** Data **
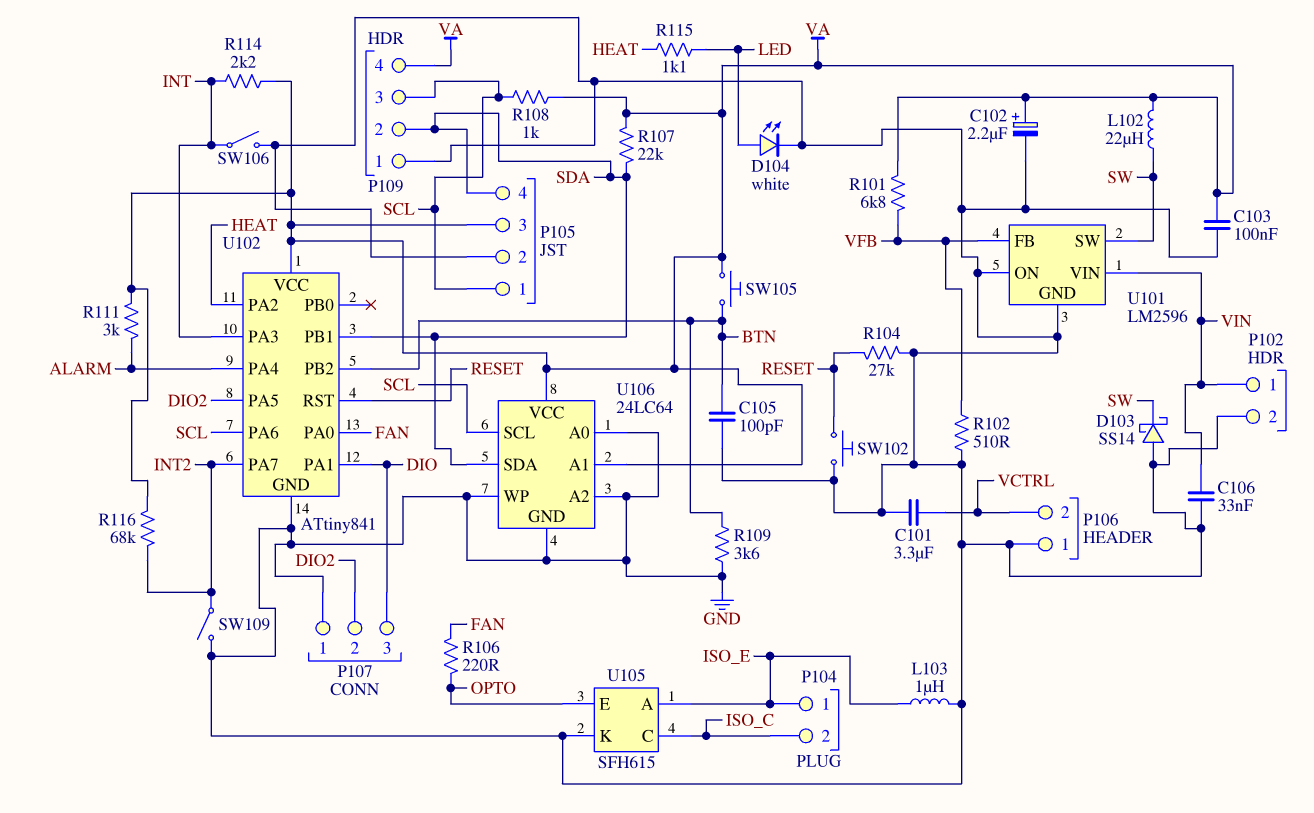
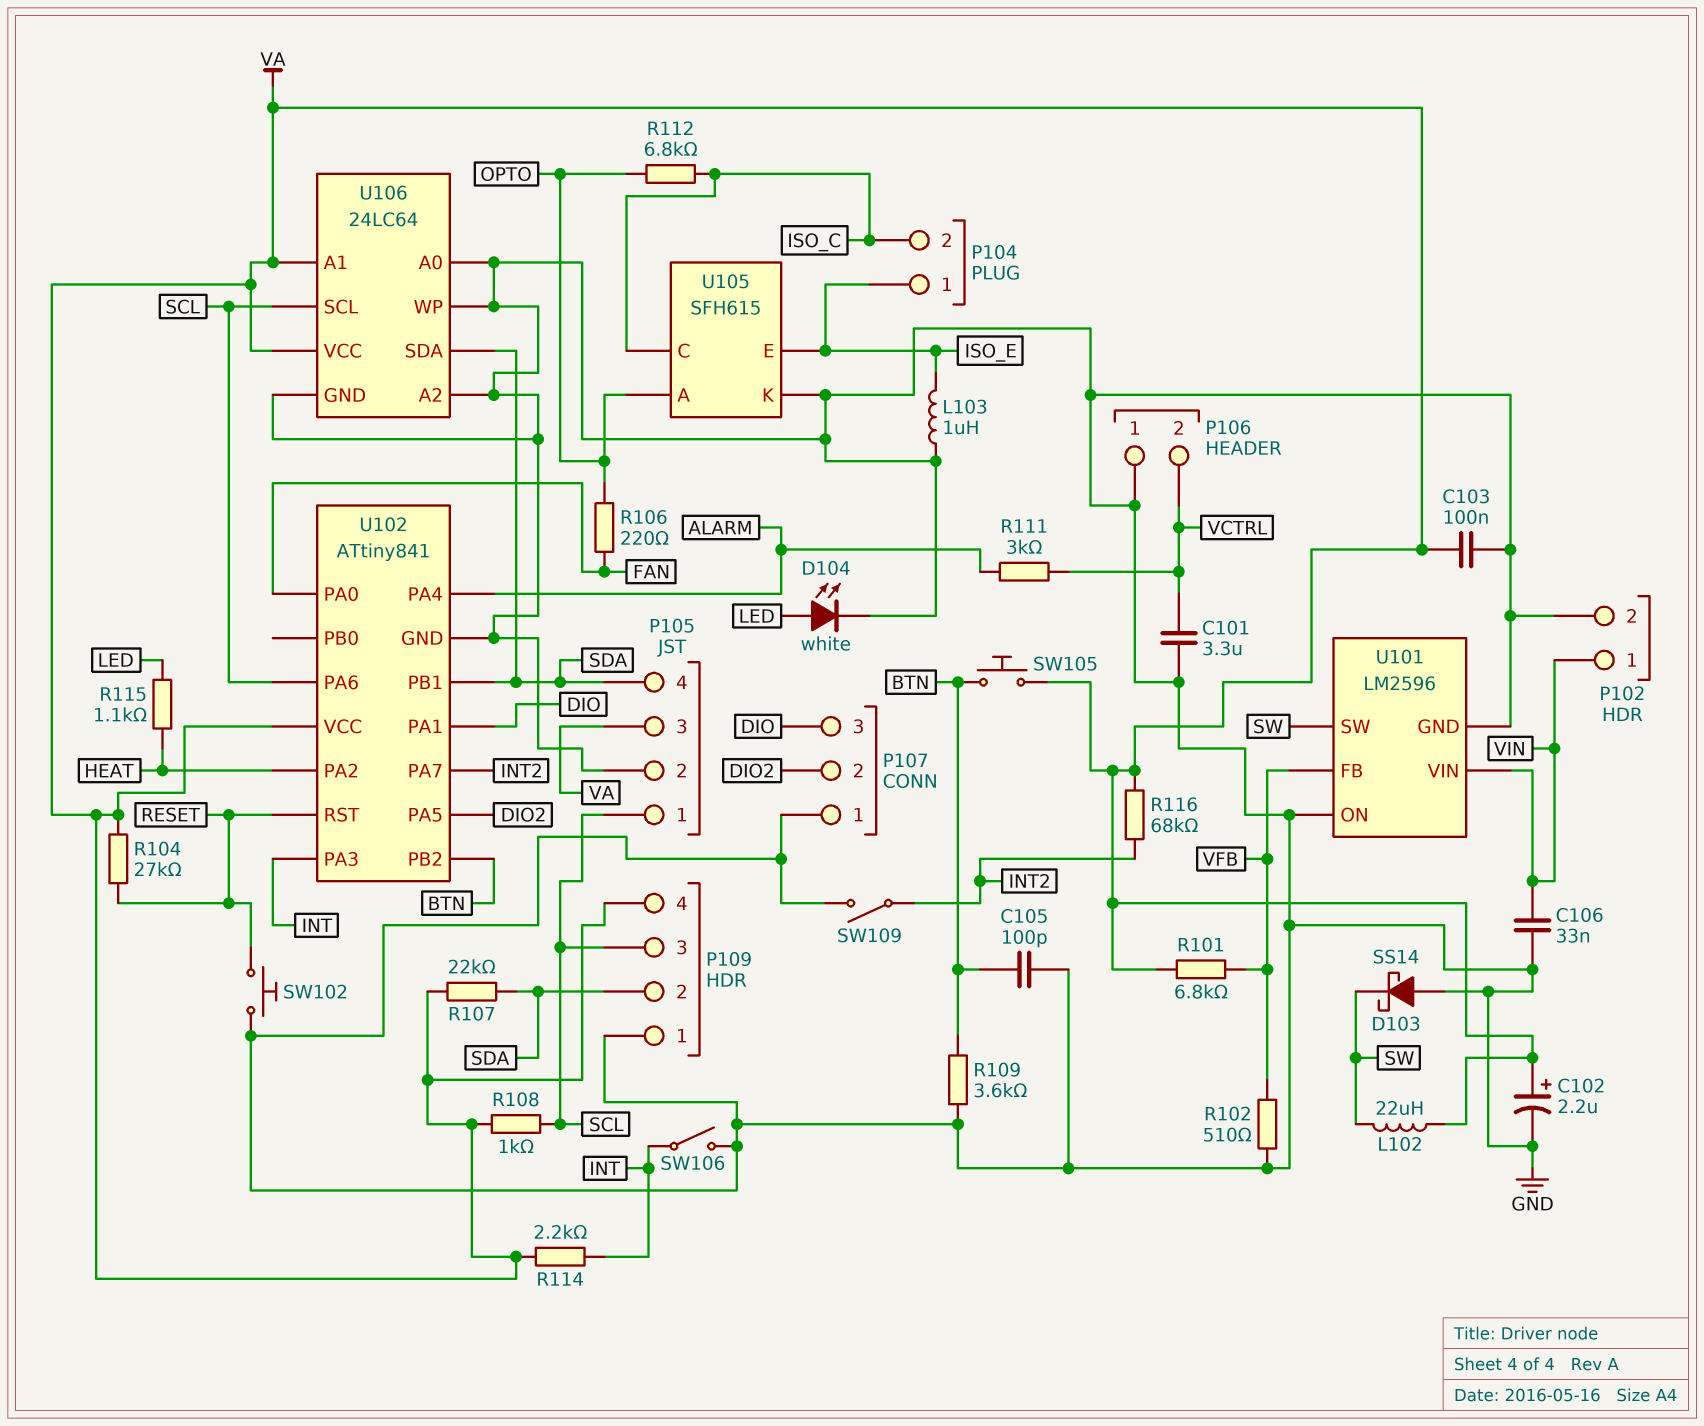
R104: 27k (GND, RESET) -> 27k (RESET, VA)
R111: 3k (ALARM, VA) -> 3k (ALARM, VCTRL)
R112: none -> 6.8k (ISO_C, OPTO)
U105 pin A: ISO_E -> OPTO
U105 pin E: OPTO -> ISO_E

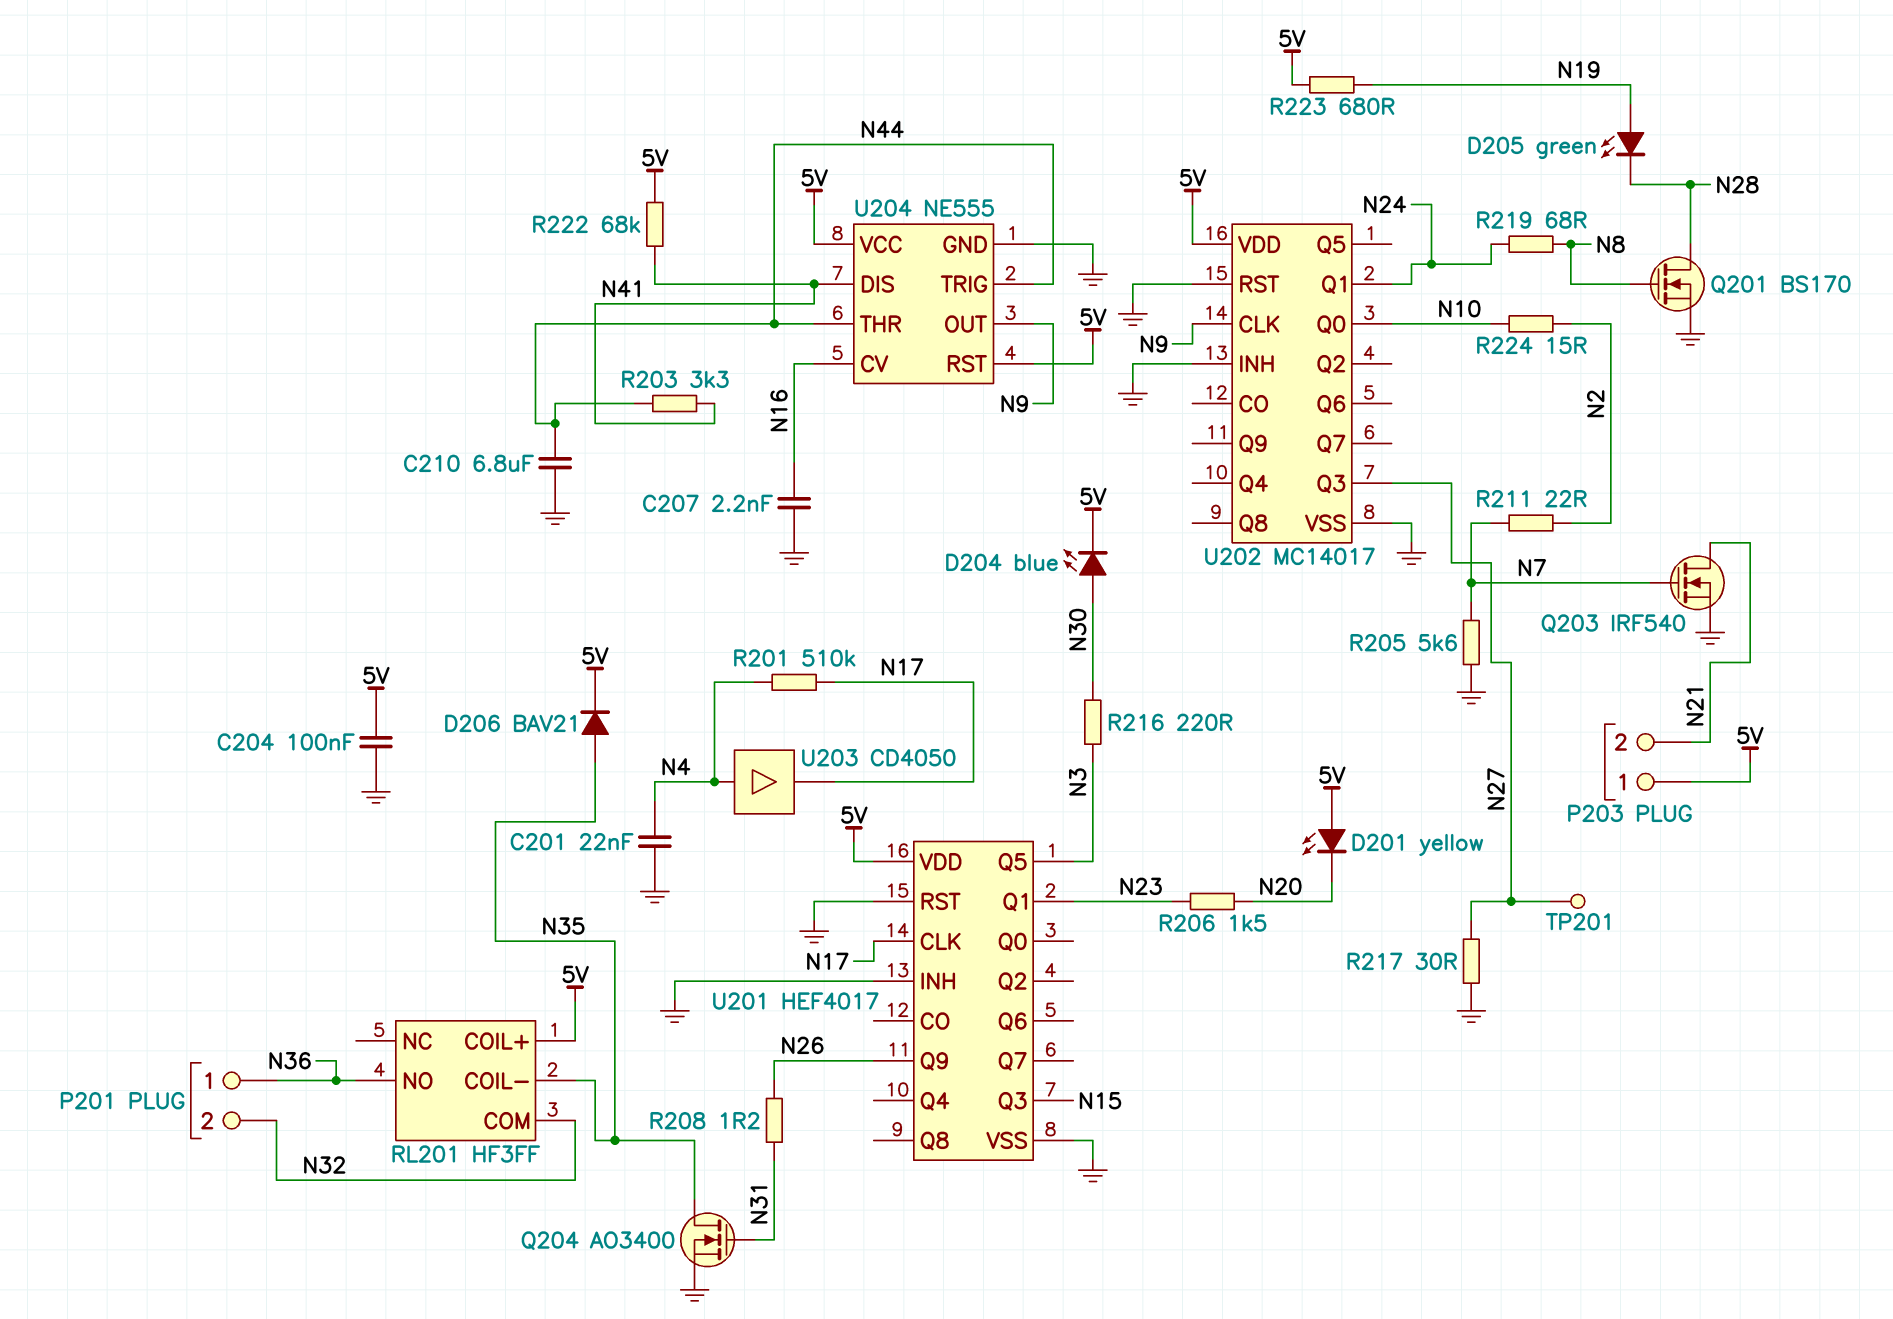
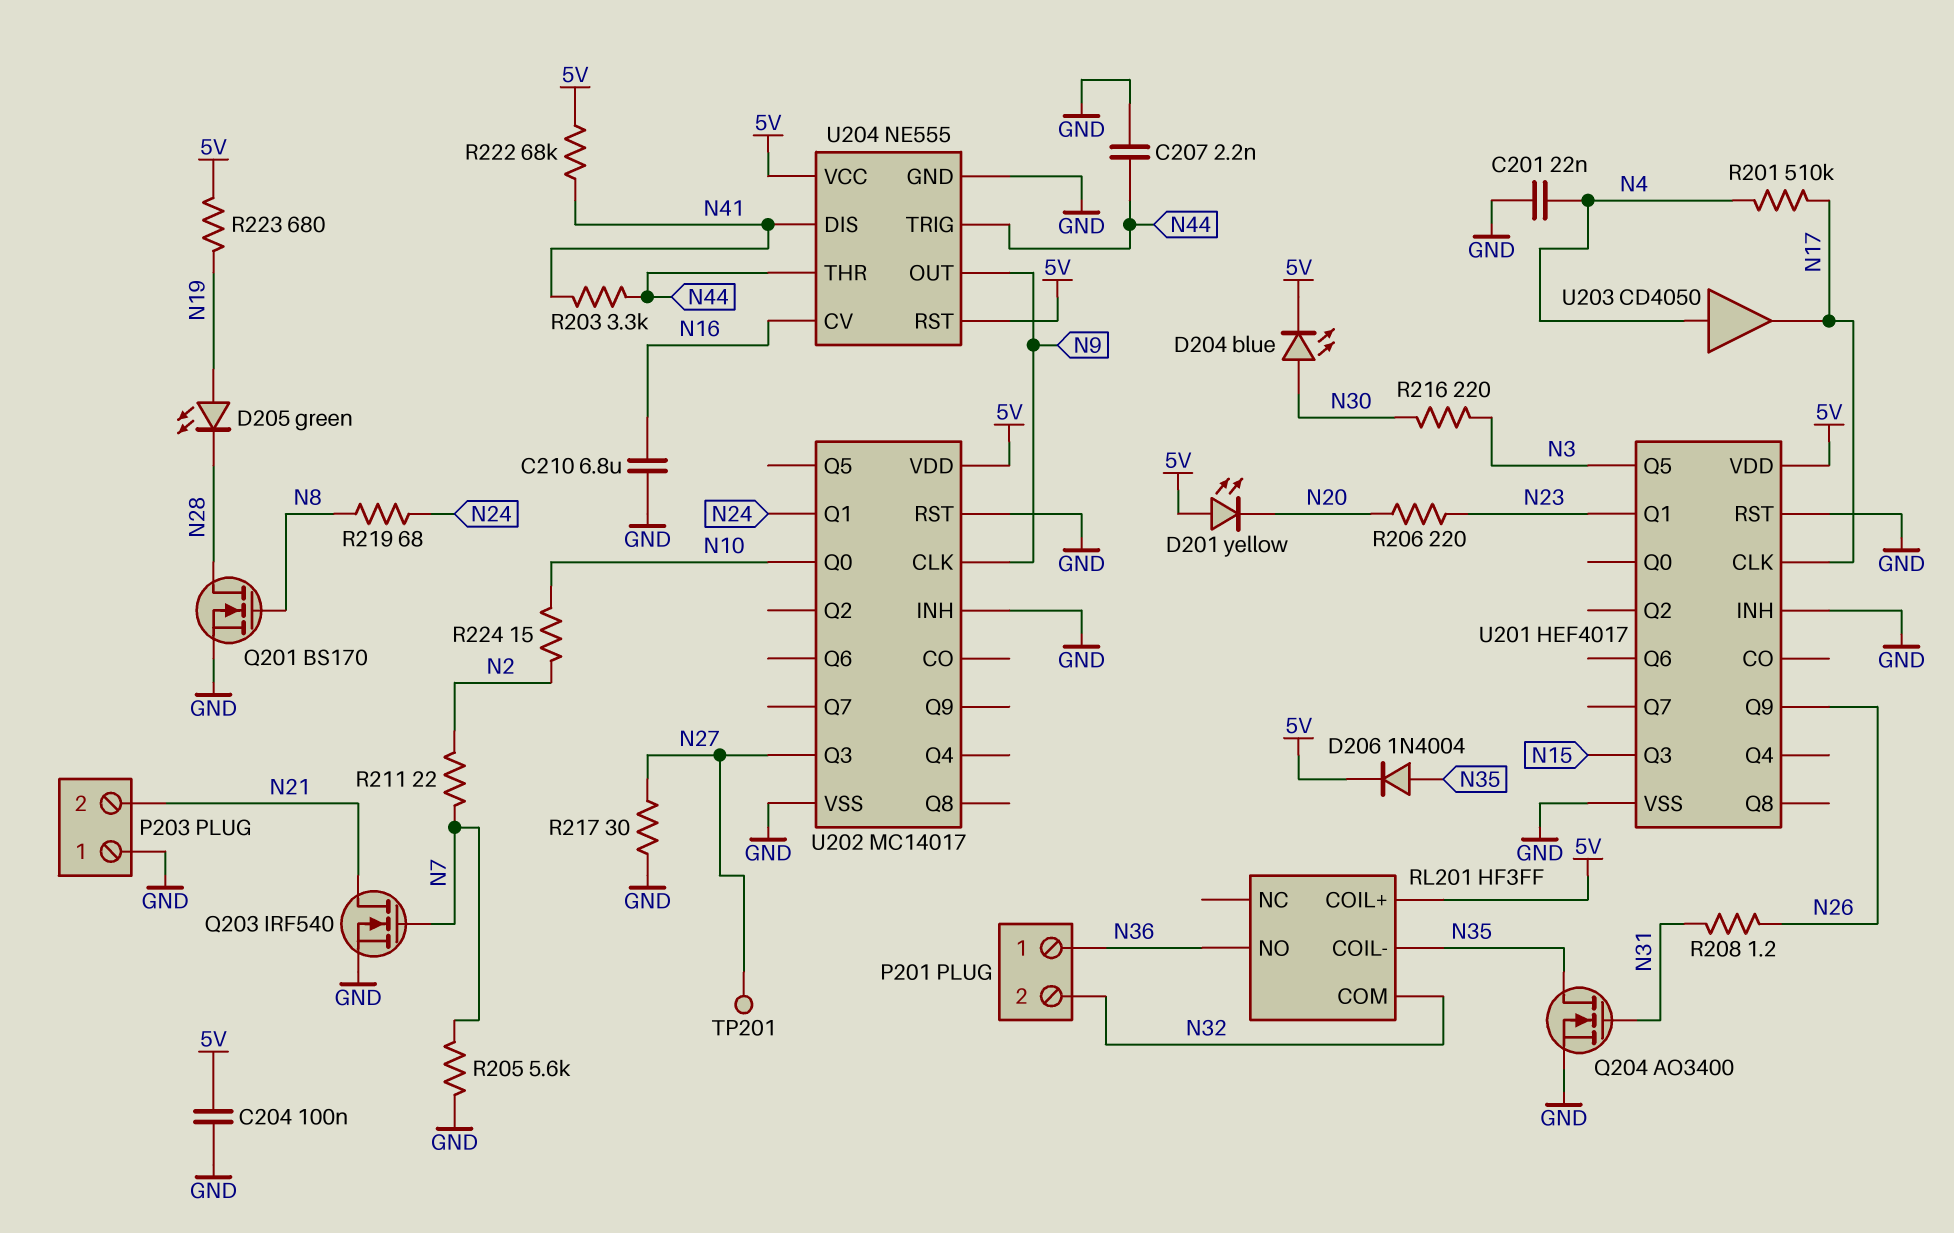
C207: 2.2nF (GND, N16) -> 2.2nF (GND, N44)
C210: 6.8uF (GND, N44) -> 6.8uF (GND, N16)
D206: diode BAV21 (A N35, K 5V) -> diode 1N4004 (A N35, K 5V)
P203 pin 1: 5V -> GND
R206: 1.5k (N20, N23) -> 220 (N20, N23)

** About this exercise **
Restate the data above word for word, omitting every picture.

** Exercise answer **
R104: 27k (GND, RESET) -> 27k (RESET, VA)
R111: 3k (ALARM, VA) -> 3k (ALARM, VCTRL)
R112: none -> 6.8k (ISO_C, OPTO)
U105 pin A: ISO_E -> OPTO
U105 pin E: OPTO -> ISO_E

C207: 2.2nF (GND, N16) -> 2.2nF (GND, N44)
C210: 6.8uF (GND, N44) -> 6.8uF (GND, N16)
D206: diode BAV21 (A N35, K 5V) -> diode 1N4004 (A N35, K 5V)
P203 pin 1: 5V -> GND
R206: 1.5k (N20, N23) -> 220 (N20, N23)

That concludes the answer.